━━━━━ Records for the exercise

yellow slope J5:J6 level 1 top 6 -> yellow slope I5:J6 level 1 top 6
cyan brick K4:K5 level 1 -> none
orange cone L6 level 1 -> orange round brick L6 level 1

━━━━━━━━━━
━━━━━ Records for the exercise

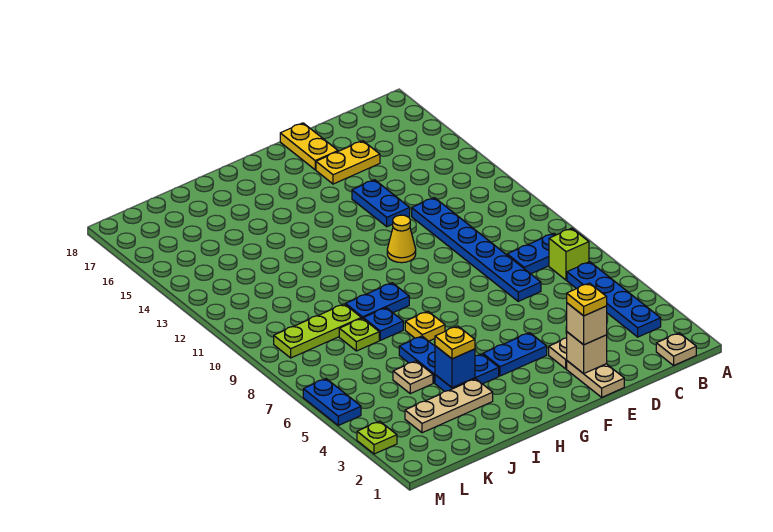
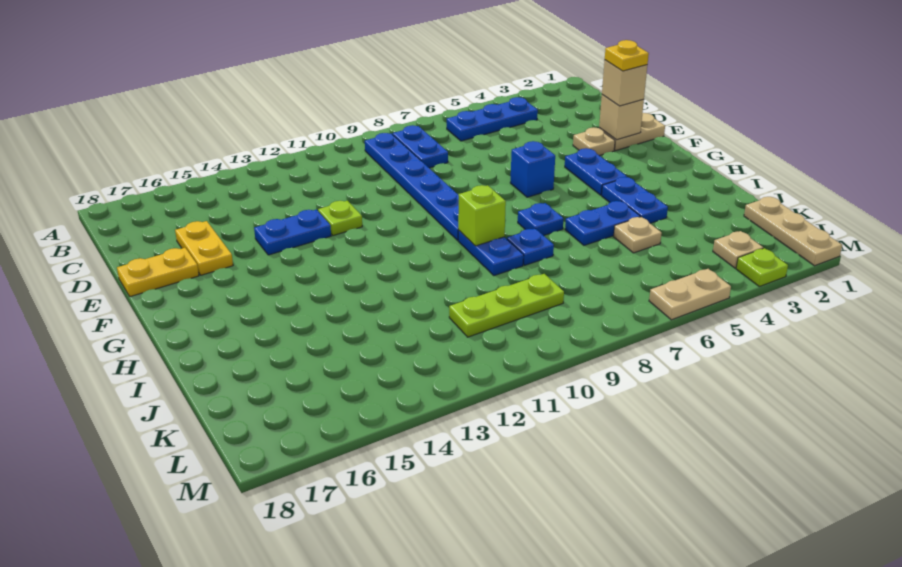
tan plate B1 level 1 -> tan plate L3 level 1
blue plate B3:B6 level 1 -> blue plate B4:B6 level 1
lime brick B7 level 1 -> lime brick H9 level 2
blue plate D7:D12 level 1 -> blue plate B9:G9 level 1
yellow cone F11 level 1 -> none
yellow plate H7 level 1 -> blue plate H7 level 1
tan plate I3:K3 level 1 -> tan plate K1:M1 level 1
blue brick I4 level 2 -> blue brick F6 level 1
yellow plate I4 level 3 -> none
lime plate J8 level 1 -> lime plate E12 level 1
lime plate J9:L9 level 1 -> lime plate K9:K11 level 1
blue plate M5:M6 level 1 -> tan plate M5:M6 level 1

━━━━━━━━━━

# About this exercise:
Lines above with "cone" in them are the ones to copy.

# Exercise result:
orange cone L6 level 1 -> orange round brick L6 level 1
yellow cone F11 level 1 -> none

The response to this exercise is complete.